[Change detection outputs]
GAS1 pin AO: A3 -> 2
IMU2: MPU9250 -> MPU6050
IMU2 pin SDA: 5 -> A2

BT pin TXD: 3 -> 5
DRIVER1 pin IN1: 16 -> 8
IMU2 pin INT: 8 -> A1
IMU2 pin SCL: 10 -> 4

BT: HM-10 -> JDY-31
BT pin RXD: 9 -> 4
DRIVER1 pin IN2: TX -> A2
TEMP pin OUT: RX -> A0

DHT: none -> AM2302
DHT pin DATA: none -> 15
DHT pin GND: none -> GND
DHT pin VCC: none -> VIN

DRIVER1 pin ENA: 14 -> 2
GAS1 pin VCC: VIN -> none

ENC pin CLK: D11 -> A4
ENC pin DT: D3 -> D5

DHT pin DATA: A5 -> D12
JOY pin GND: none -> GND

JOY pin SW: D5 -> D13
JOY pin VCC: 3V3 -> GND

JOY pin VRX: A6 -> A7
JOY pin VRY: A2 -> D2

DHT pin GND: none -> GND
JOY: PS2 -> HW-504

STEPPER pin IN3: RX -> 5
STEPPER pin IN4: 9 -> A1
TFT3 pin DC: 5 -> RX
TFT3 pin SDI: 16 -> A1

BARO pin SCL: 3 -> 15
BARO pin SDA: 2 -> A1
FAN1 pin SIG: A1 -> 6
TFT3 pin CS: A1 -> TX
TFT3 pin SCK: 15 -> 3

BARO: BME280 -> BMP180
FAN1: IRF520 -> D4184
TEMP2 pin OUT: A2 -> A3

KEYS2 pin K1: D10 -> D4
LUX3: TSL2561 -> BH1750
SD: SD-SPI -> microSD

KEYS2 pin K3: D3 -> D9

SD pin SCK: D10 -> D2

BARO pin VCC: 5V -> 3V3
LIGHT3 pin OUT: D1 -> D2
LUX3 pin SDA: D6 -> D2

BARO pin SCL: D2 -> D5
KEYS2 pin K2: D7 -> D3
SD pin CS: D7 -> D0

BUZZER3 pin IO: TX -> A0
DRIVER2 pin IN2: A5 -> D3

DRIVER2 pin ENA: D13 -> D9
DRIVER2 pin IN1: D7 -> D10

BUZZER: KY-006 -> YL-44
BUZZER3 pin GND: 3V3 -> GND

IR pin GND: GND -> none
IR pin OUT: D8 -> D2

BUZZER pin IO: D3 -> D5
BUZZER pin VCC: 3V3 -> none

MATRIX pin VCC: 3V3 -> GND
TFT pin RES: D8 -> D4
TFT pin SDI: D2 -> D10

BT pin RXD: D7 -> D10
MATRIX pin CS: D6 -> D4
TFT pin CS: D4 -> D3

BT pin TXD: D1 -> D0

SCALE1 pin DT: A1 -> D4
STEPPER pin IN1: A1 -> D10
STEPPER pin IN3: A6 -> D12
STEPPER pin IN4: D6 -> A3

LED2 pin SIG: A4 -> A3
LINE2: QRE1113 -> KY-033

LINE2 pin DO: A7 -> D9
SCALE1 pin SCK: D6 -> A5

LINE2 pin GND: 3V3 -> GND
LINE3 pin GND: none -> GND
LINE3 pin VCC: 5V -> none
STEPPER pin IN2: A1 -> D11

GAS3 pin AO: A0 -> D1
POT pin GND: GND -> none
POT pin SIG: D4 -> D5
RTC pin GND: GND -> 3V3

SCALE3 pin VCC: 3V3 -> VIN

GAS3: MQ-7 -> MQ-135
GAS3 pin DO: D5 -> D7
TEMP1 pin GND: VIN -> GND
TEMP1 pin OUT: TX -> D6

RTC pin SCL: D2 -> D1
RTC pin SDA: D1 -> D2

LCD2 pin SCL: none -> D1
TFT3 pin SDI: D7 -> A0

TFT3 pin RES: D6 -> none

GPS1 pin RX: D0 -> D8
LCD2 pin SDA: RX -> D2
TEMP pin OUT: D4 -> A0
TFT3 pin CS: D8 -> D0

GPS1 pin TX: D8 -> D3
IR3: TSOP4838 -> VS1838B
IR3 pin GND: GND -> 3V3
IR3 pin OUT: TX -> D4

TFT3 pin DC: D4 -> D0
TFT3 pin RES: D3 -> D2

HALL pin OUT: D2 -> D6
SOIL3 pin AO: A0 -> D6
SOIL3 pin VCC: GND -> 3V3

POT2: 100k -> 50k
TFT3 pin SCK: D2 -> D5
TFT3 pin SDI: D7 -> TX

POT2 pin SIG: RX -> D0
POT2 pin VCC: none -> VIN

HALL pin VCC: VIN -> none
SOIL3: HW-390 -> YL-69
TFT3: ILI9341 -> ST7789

*Exercise instructions*. Exact copies of all the entries above are to be printed.

*Problem solution*.
GAS1 pin AO: A3 -> 2
IMU2: MPU9250 -> MPU6050
IMU2 pin SDA: 5 -> A2

BT pin TXD: 3 -> 5
DRIVER1 pin IN1: 16 -> 8
IMU2 pin INT: 8 -> A1
IMU2 pin SCL: 10 -> 4

BT: HM-10 -> JDY-31
BT pin RXD: 9 -> 4
DRIVER1 pin IN2: TX -> A2
TEMP pin OUT: RX -> A0

DHT: none -> AM2302
DHT pin DATA: none -> 15
DHT pin GND: none -> GND
DHT pin VCC: none -> VIN

DRIVER1 pin ENA: 14 -> 2
GAS1 pin VCC: VIN -> none

ENC pin CLK: D11 -> A4
ENC pin DT: D3 -> D5

DHT pin DATA: A5 -> D12
JOY pin GND: none -> GND

JOY pin SW: D5 -> D13
JOY pin VCC: 3V3 -> GND

JOY pin VRX: A6 -> A7
JOY pin VRY: A2 -> D2

DHT pin GND: none -> GND
JOY: PS2 -> HW-504

STEPPER pin IN3: RX -> 5
STEPPER pin IN4: 9 -> A1
TFT3 pin DC: 5 -> RX
TFT3 pin SDI: 16 -> A1

BARO pin SCL: 3 -> 15
BARO pin SDA: 2 -> A1
FAN1 pin SIG: A1 -> 6
TFT3 pin CS: A1 -> TX
TFT3 pin SCK: 15 -> 3

BARO: BME280 -> BMP180
FAN1: IRF520 -> D4184
TEMP2 pin OUT: A2 -> A3

KEYS2 pin K1: D10 -> D4
LUX3: TSL2561 -> BH1750
SD: SD-SPI -> microSD

KEYS2 pin K3: D3 -> D9

SD pin SCK: D10 -> D2

BARO pin VCC: 5V -> 3V3
LIGHT3 pin OUT: D1 -> D2
LUX3 pin SDA: D6 -> D2

BARO pin SCL: D2 -> D5
KEYS2 pin K2: D7 -> D3
SD pin CS: D7 -> D0

BUZZER3 pin IO: TX -> A0
DRIVER2 pin IN2: A5 -> D3

DRIVER2 pin ENA: D13 -> D9
DRIVER2 pin IN1: D7 -> D10

BUZZER: KY-006 -> YL-44
BUZZER3 pin GND: 3V3 -> GND

IR pin GND: GND -> none
IR pin OUT: D8 -> D2

BUZZER pin IO: D3 -> D5
BUZZER pin VCC: 3V3 -> none

MATRIX pin VCC: 3V3 -> GND
TFT pin RES: D8 -> D4
TFT pin SDI: D2 -> D10

BT pin RXD: D7 -> D10
MATRIX pin CS: D6 -> D4
TFT pin CS: D4 -> D3

BT pin TXD: D1 -> D0

SCALE1 pin DT: A1 -> D4
STEPPER pin IN1: A1 -> D10
STEPPER pin IN3: A6 -> D12
STEPPER pin IN4: D6 -> A3

LED2 pin SIG: A4 -> A3
LINE2: QRE1113 -> KY-033

LINE2 pin DO: A7 -> D9
SCALE1 pin SCK: D6 -> A5

LINE2 pin GND: 3V3 -> GND
LINE3 pin GND: none -> GND
LINE3 pin VCC: 5V -> none
STEPPER pin IN2: A1 -> D11

GAS3 pin AO: A0 -> D1
POT pin GND: GND -> none
POT pin SIG: D4 -> D5
RTC pin GND: GND -> 3V3

SCALE3 pin VCC: 3V3 -> VIN

GAS3: MQ-7 -> MQ-135
GAS3 pin DO: D5 -> D7
TEMP1 pin GND: VIN -> GND
TEMP1 pin OUT: TX -> D6

RTC pin SCL: D2 -> D1
RTC pin SDA: D1 -> D2

LCD2 pin SCL: none -> D1
TFT3 pin SDI: D7 -> A0

TFT3 pin RES: D6 -> none

GPS1 pin RX: D0 -> D8
LCD2 pin SDA: RX -> D2
TEMP pin OUT: D4 -> A0
TFT3 pin CS: D8 -> D0

GPS1 pin TX: D8 -> D3
IR3: TSOP4838 -> VS1838B
IR3 pin GND: GND -> 3V3
IR3 pin OUT: TX -> D4

TFT3 pin DC: D4 -> D0
TFT3 pin RES: D3 -> D2

HALL pin OUT: D2 -> D6
SOIL3 pin AO: A0 -> D6
SOIL3 pin VCC: GND -> 3V3

POT2: 100k -> 50k
TFT3 pin SCK: D2 -> D5
TFT3 pin SDI: D7 -> TX

POT2 pin SIG: RX -> D0
POT2 pin VCC: none -> VIN

HALL pin VCC: VIN -> none
SOIL3: HW-390 -> YL-69
TFT3: ILI9341 -> ST7789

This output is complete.